### EXTRACTED MATERIAL
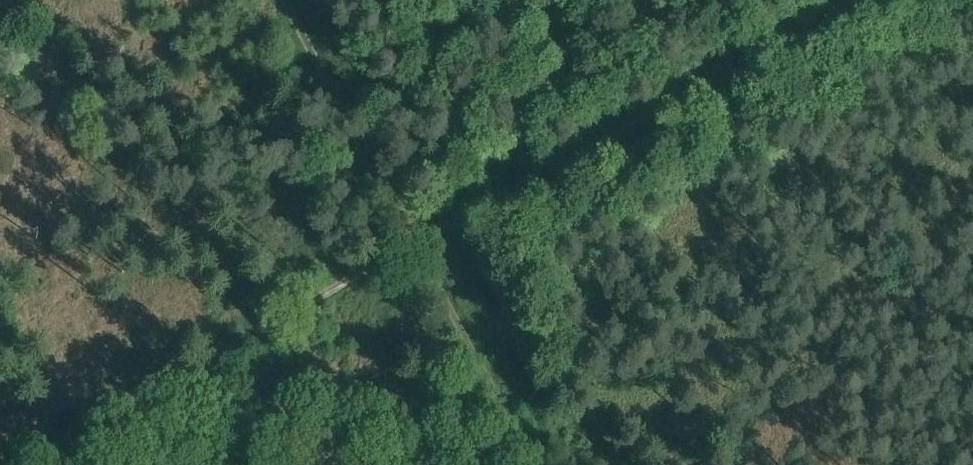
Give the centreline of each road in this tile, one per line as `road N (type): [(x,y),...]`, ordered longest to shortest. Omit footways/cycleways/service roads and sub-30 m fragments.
road 1 (track): [(425,236),(861,0)]
road 2 (track): [(0,461),(425,236)]
road 3 (track): [(425,236),(298,0)]
road 4 (track): [(425,236),(548,464)]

### REQUIRED WORK
In your reply, every line of the material should appear exactly as written, and no picture should.

### WRITTEN SOLUTION
Give the centreline of each road in this tile, one per line as `road N (type): [(x,y),...]`, ordered longest to shortest. Omit footways/cycleways/service roads and sub-30 m fragments.
road 1 (track): [(425,236),(861,0)]
road 2 (track): [(0,461),(425,236)]
road 3 (track): [(425,236),(298,0)]
road 4 (track): [(425,236),(548,464)]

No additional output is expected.